§ Required action
Search the records for lines that contain the word "Lordo". Copy them all.

§ Data

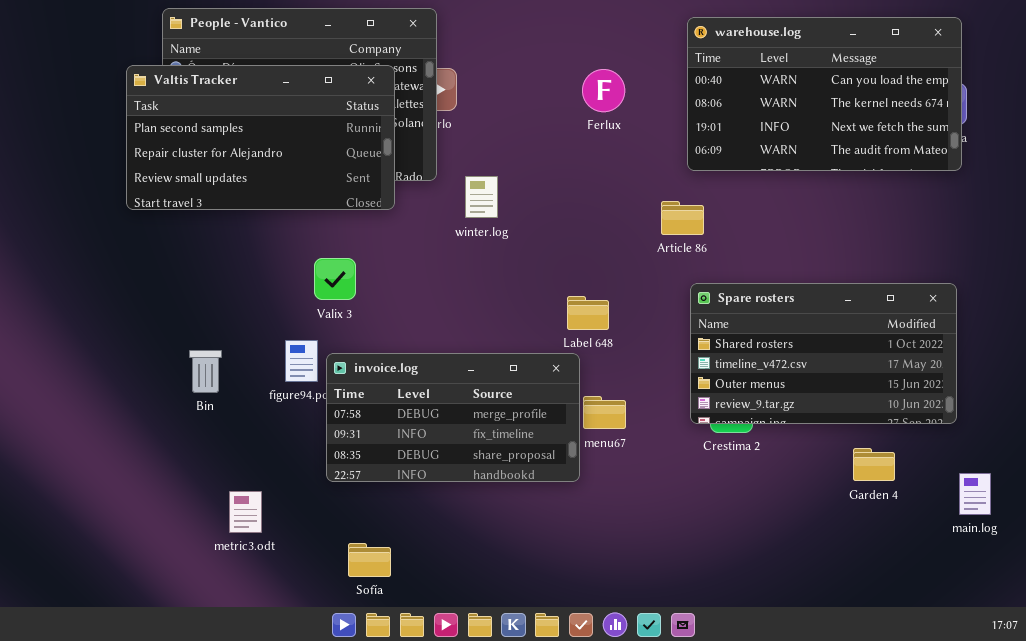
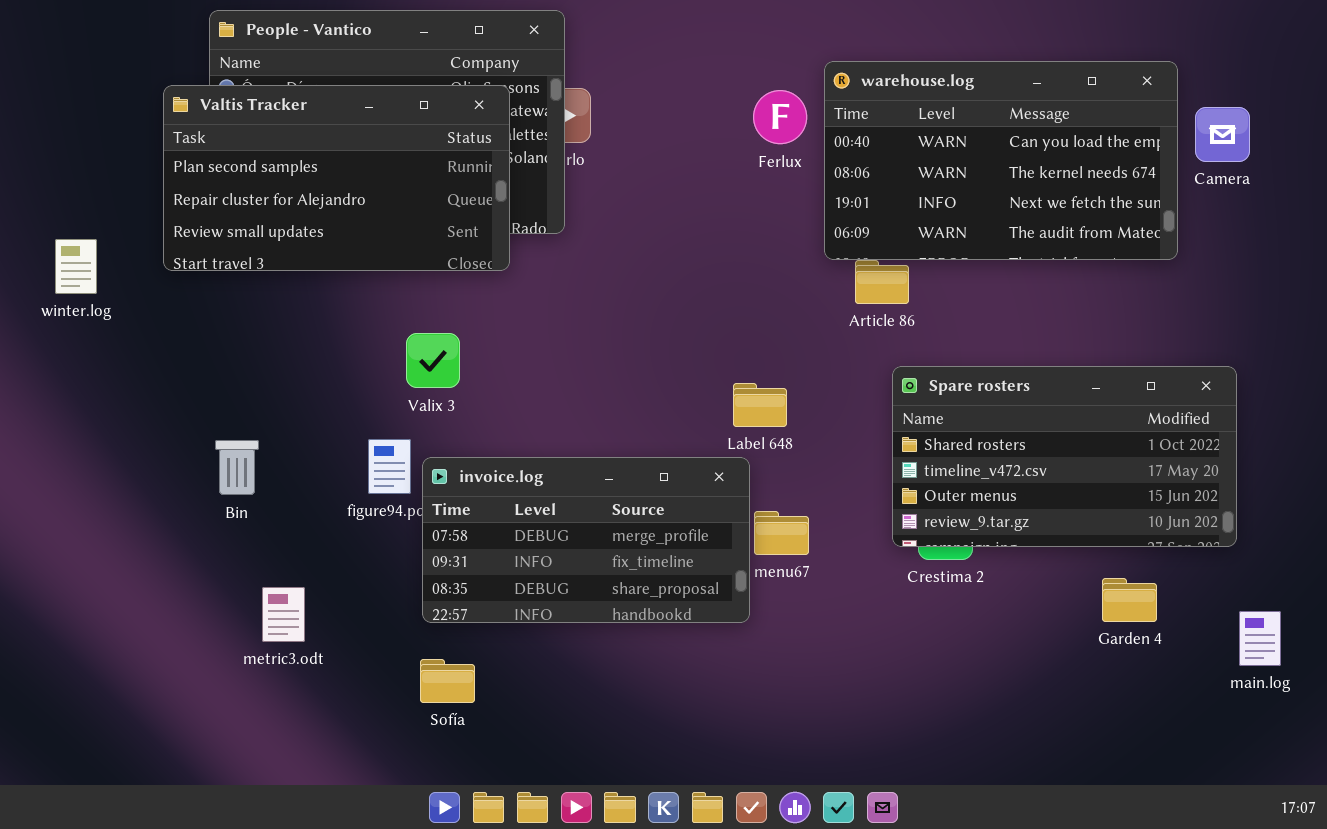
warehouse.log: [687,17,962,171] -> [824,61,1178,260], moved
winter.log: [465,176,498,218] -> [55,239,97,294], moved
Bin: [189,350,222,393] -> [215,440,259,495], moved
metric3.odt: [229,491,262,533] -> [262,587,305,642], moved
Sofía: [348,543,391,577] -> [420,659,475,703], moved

==

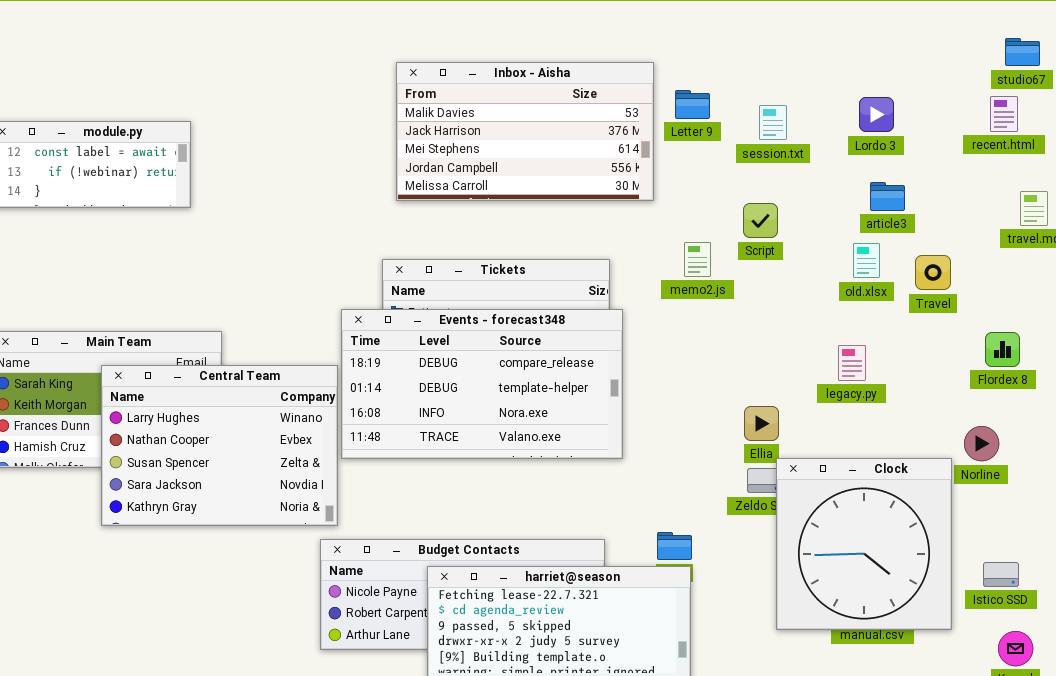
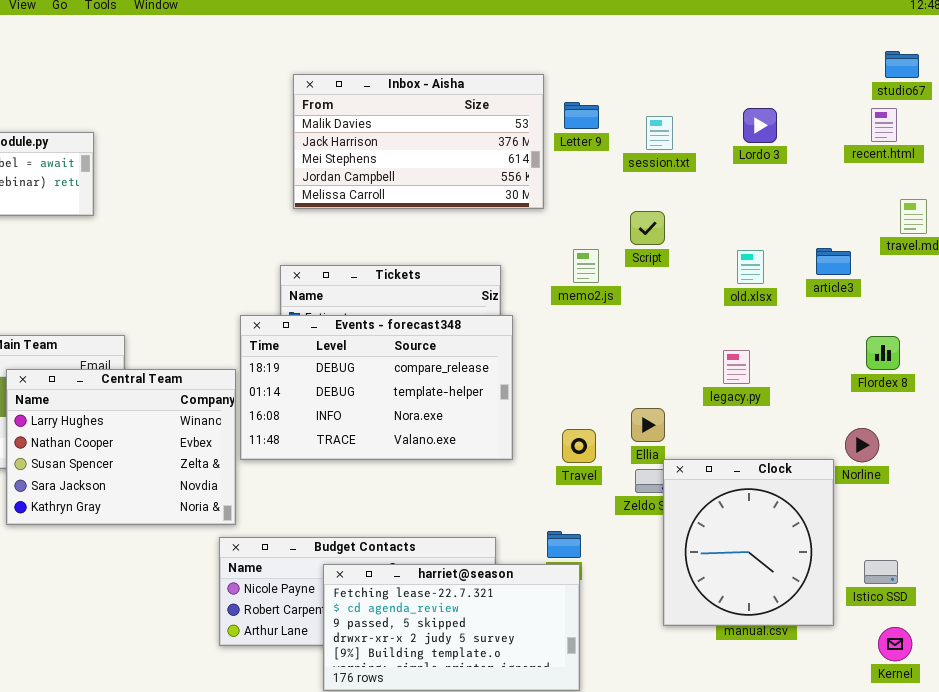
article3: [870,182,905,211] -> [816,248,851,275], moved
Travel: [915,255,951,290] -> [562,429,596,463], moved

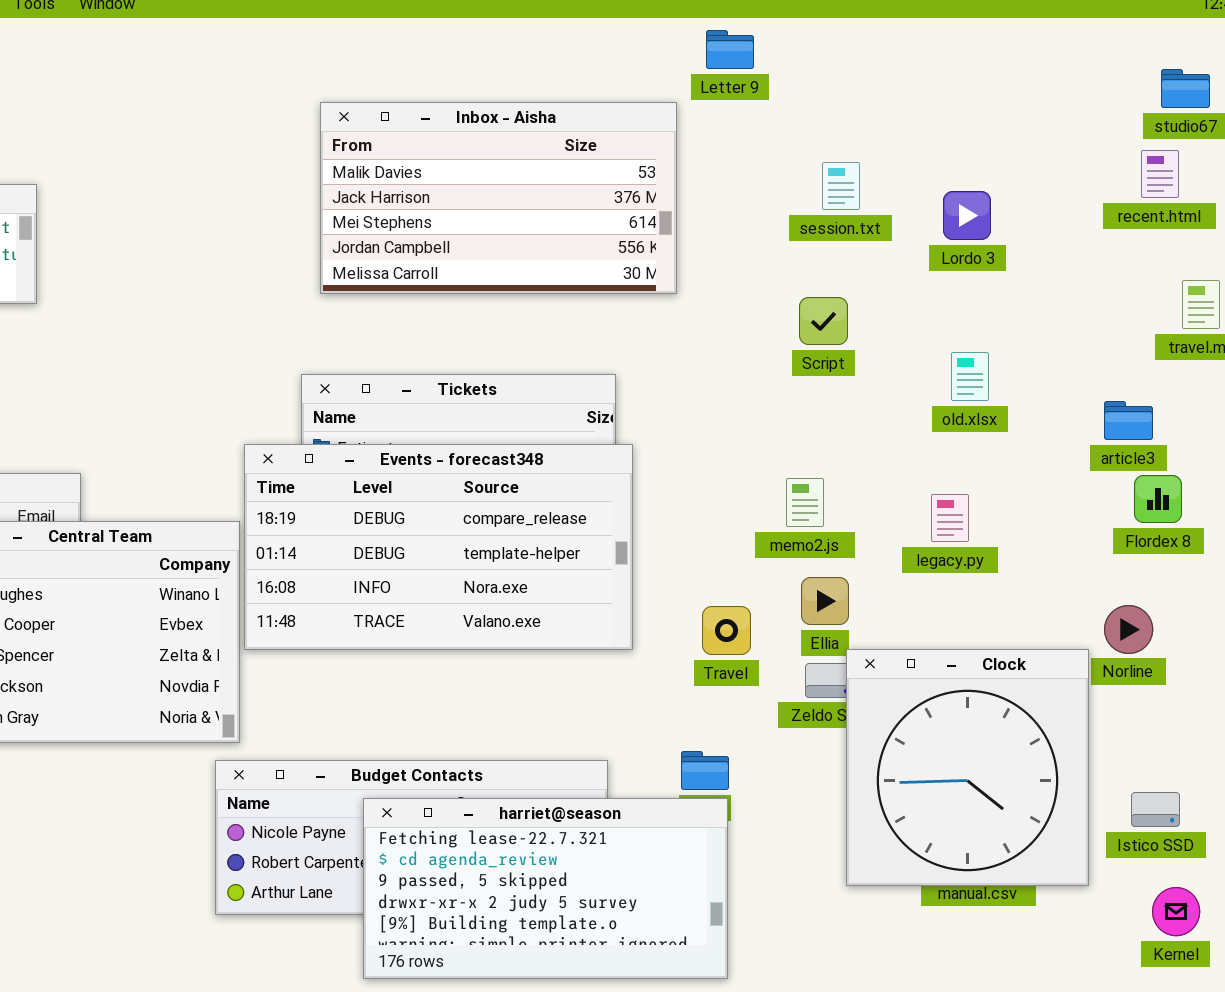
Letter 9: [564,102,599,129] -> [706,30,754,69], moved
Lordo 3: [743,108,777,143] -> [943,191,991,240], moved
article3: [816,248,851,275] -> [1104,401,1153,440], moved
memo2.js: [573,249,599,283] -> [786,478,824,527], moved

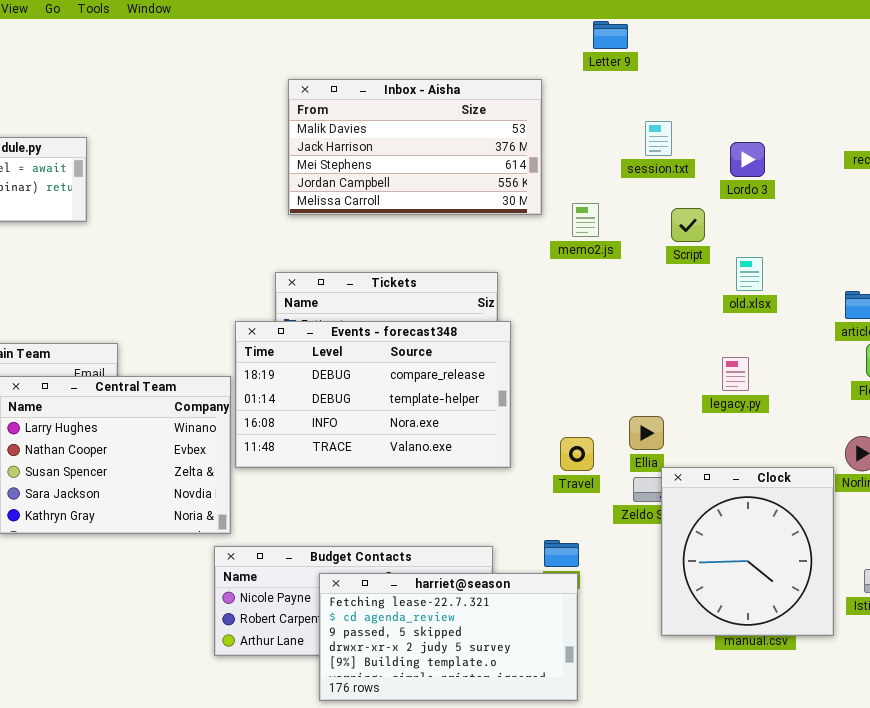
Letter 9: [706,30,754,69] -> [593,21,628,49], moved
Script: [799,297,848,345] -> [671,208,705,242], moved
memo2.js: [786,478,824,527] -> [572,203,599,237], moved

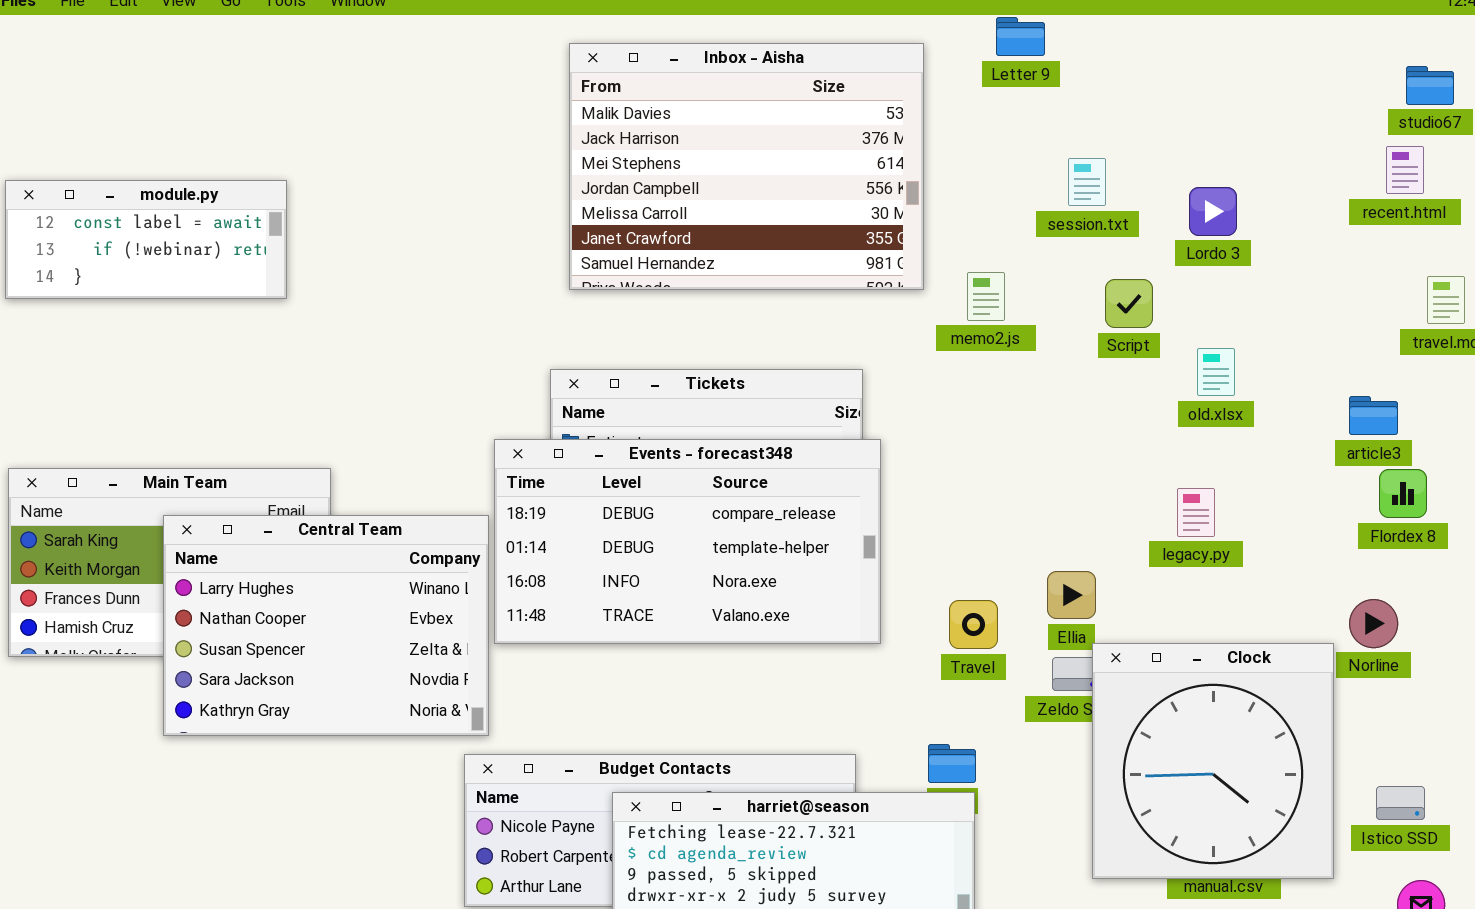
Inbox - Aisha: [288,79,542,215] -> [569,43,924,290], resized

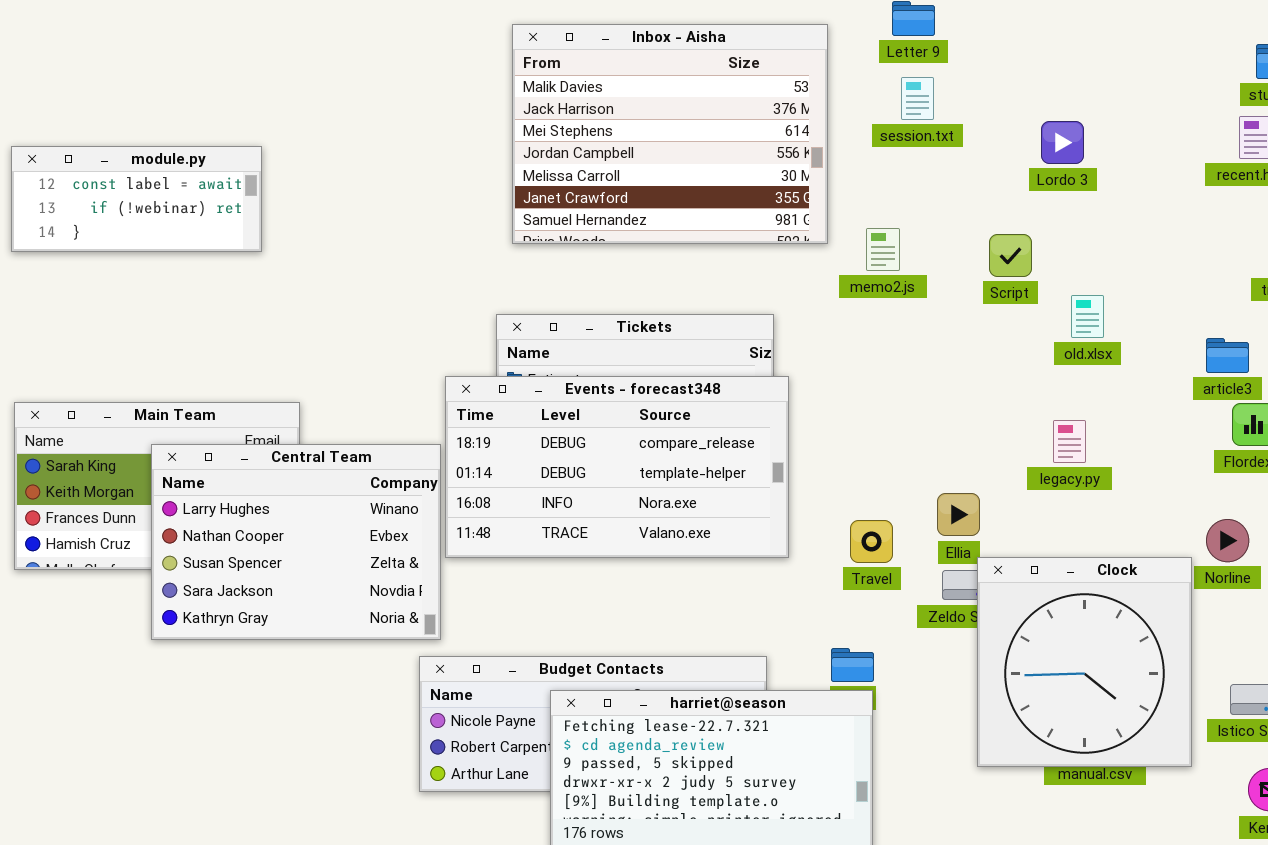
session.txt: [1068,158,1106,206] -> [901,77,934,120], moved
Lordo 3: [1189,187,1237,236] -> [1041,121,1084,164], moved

§ Answer section
Lordo 3: [743,108,777,143] -> [943,191,991,240], moved
Lordo 3: [1189,187,1237,236] -> [1041,121,1084,164], moved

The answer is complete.